**TO-DO ITEM**.
Once the pictures are set aside, reproduce the remaining data exactly.

**RECORDS SHOWN**.
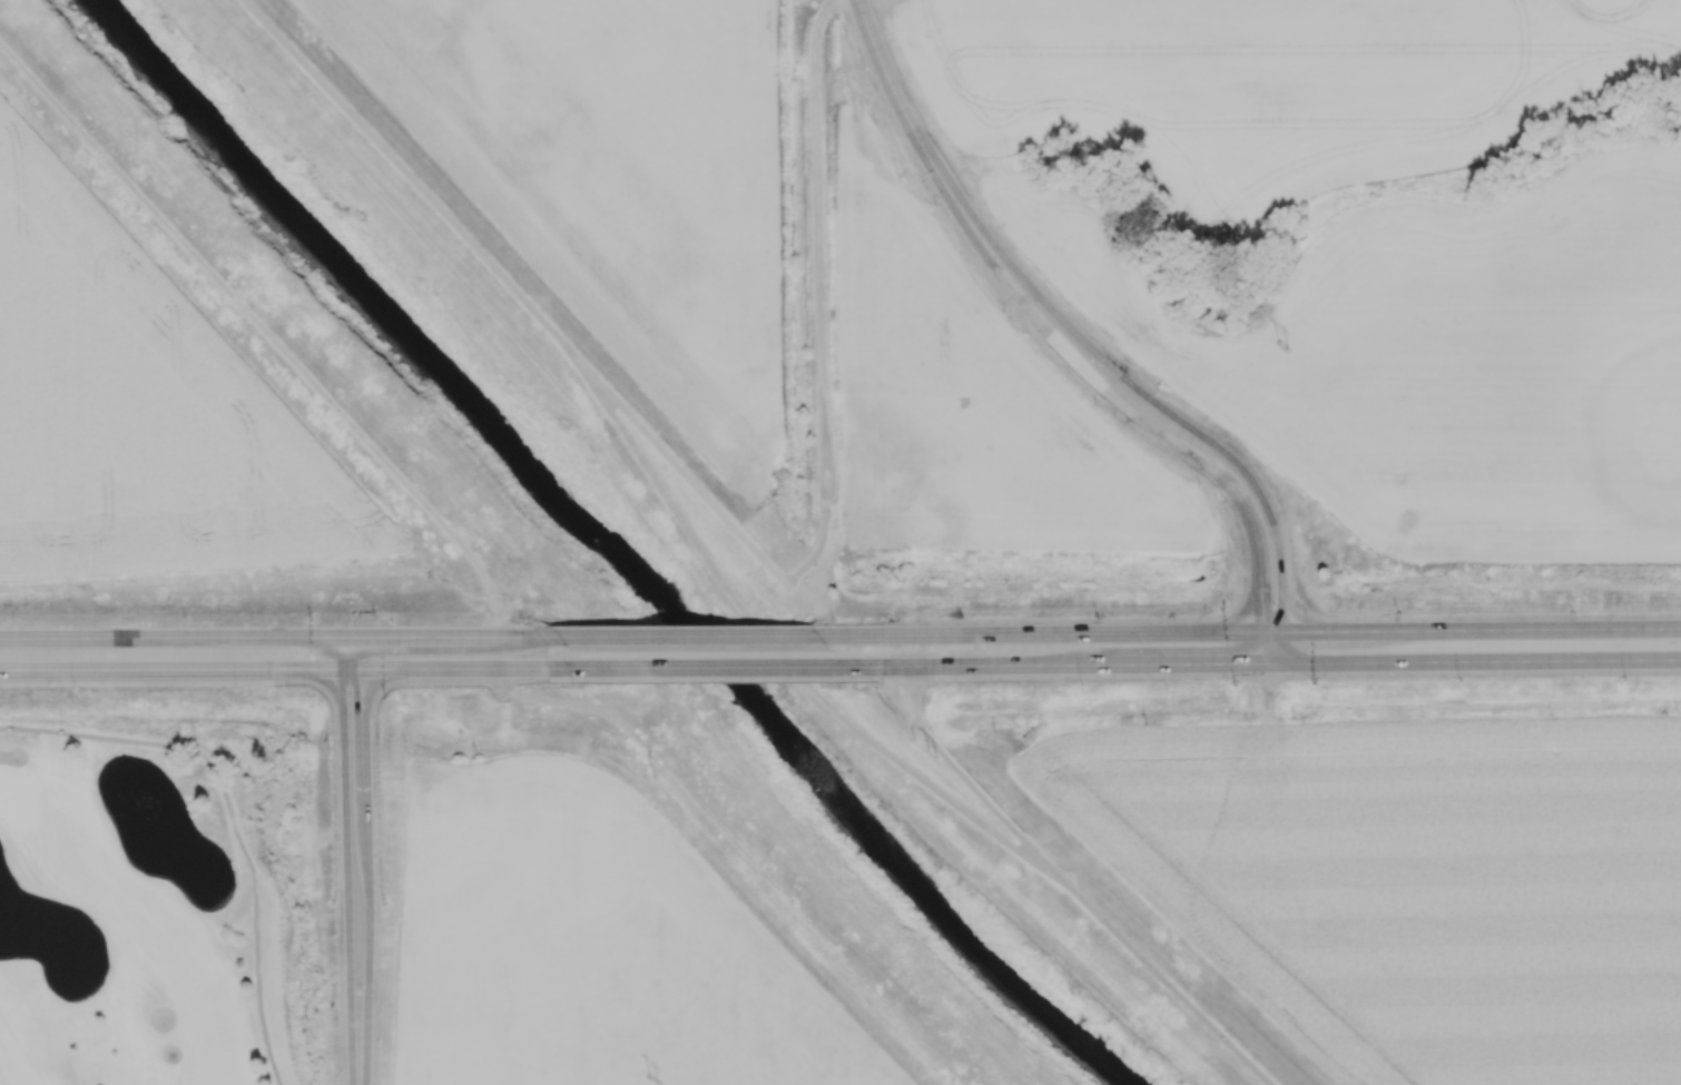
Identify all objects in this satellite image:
road: (908, 121)
road: (417, 185)
road: (818, 241)
power tower: (1286, 348)
crop: (966, 402)
road: (1183, 422)
road: (1157, 435)
road: (721, 511)
river: (605, 554)
traffic signals: (1261, 630)
traffic signals: (1283, 630)
road: (1482, 630)
road: (1054, 634)
road: (687, 635)
traffic signals: (354, 636)
road: (274, 637)
road: (1477, 660)
traffic signals: (1273, 663)
road: (1063, 665)
road: (789, 666)
road: (713, 668)
traffic signals: (341, 669)
traffic signals: (361, 669)
road: (287, 670)
road: (335, 681)
road: (154, 684)
power tower: (932, 757)
road: (975, 785)
road: (231, 817)
road: (740, 851)
road: (345, 859)
road: (367, 860)
crop: (1419, 883)
park: (164, 901)
crop: (597, 945)
road: (1172, 986)
power tower: (654, 1071)

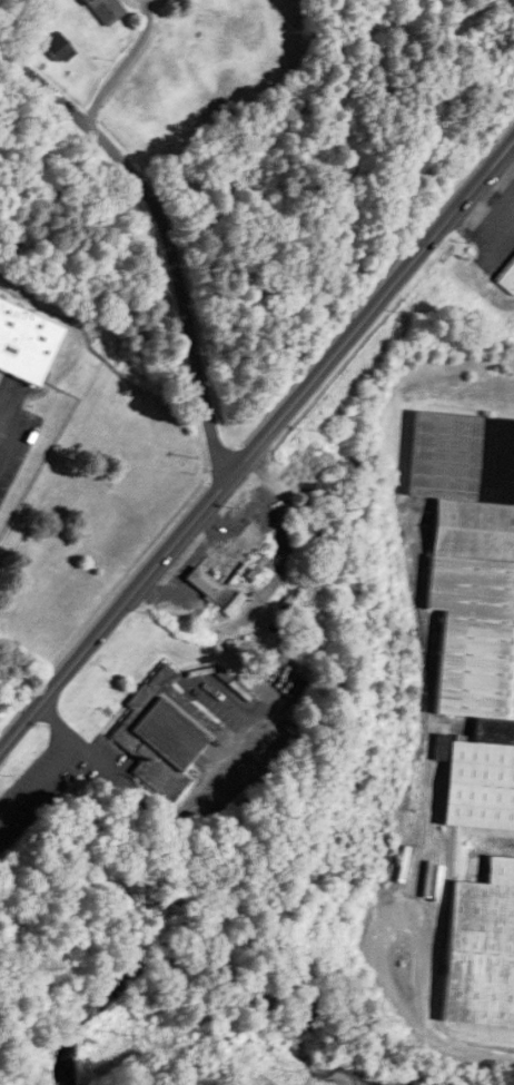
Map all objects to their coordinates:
building: (106, 10)
building: (59, 47)
road: (113, 56)
road: (502, 173)
road: (505, 205)
road: (482, 213)
road: (167, 231)
building: (507, 278)
building: (23, 341)
road: (258, 427)
road: (256, 444)
road: (247, 508)
building: (214, 573)
building: (472, 604)
building: (163, 734)
road: (35, 767)
road: (181, 807)
road: (397, 902)
building: (481, 950)
road: (447, 1034)
park: (160, 1039)

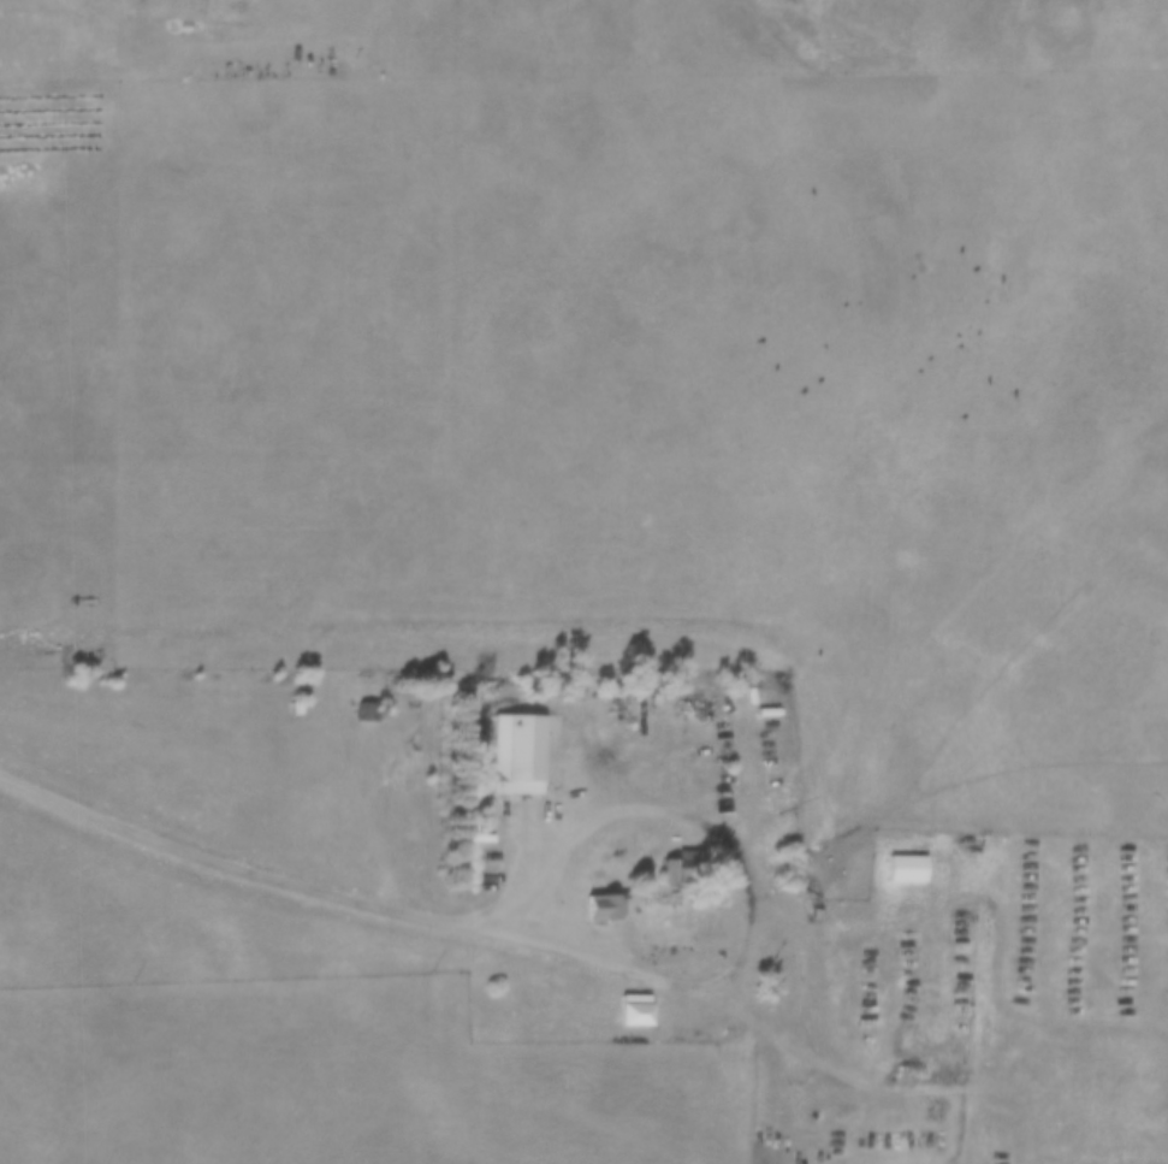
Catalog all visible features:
building: (366, 710)
building: (518, 753)
road: (217, 856)
building: (689, 857)
building: (668, 867)
building: (906, 867)
road: (747, 886)
building: (602, 906)
building: (816, 913)
building: (635, 1010)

**EXERCISE RESULT**.
Identify all objects in this satellite image:
road: (908, 121)
road: (417, 185)
road: (818, 241)
power tower: (1286, 348)
crop: (966, 402)
road: (1183, 422)
road: (1157, 435)
road: (721, 511)
river: (605, 554)
traffic signals: (1261, 630)
traffic signals: (1283, 630)
road: (1482, 630)
road: (1054, 634)
road: (687, 635)
traffic signals: (354, 636)
road: (274, 637)
road: (1477, 660)
traffic signals: (1273, 663)
road: (1063, 665)
road: (789, 666)
road: (713, 668)
traffic signals: (341, 669)
traffic signals: (361, 669)
road: (287, 670)
road: (335, 681)
road: (154, 684)
power tower: (932, 757)
road: (975, 785)
road: (231, 817)
road: (740, 851)
road: (345, 859)
road: (367, 860)
crop: (1419, 883)
park: (164, 901)
crop: (597, 945)
road: (1172, 986)
power tower: (654, 1071)

Map all objects to their coordinates:
building: (106, 10)
building: (59, 47)
road: (113, 56)
road: (502, 173)
road: (505, 205)
road: (482, 213)
road: (167, 231)
building: (507, 278)
building: (23, 341)
road: (258, 427)
road: (256, 444)
road: (247, 508)
building: (214, 573)
building: (472, 604)
building: (163, 734)
road: (35, 767)
road: (181, 807)
road: (397, 902)
building: (481, 950)
road: (447, 1034)
park: (160, 1039)

Catalog all visible features:
building: (366, 710)
building: (518, 753)
road: (217, 856)
building: (689, 857)
building: (668, 867)
building: (906, 867)
road: (747, 886)
building: (602, 906)
building: (816, 913)
building: (635, 1010)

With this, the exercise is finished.